◆ Work instructions ◆
Reproduce exactly the line that includes "white carrot 578" and all lines after it, ending with the last line of the data.

◆ Supplied information ◆

# # # # # # #

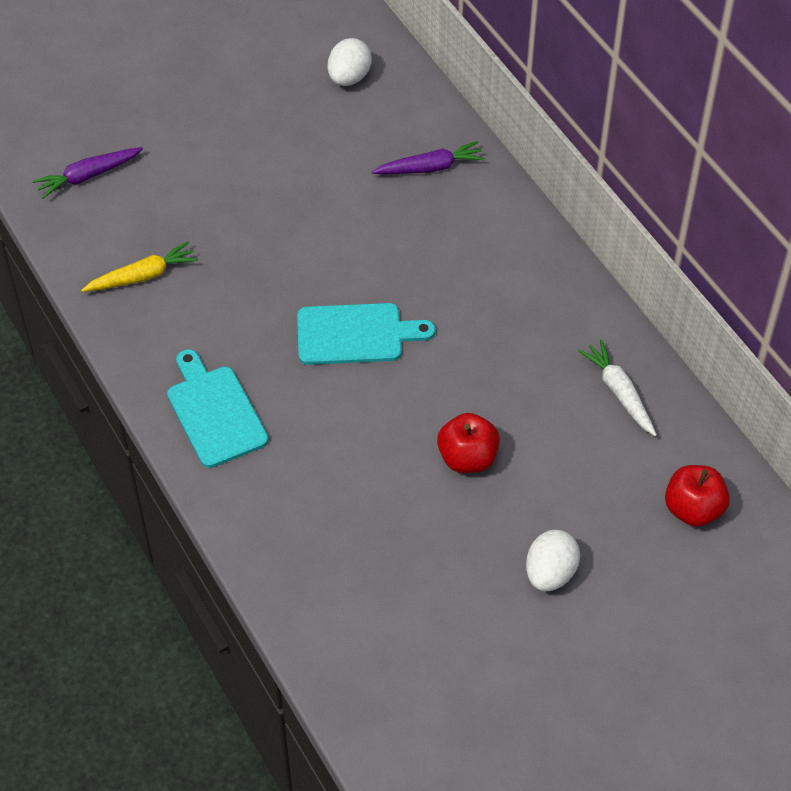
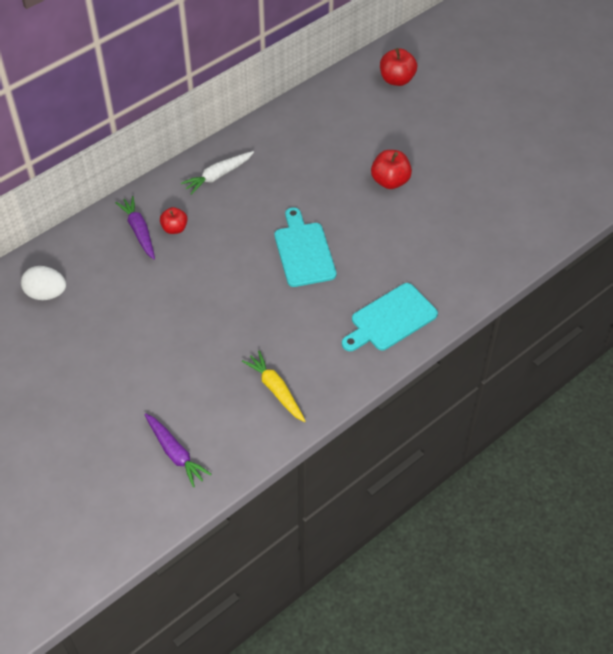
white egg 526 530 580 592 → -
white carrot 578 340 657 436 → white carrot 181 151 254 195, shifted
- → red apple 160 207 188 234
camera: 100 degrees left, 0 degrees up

# # # # # # #

◆ Answer section ◆
white carrot 578 340 657 436 → white carrot 181 151 254 195, shifted
- → red apple 160 207 188 234
camera: 100 degrees left, 0 degrees up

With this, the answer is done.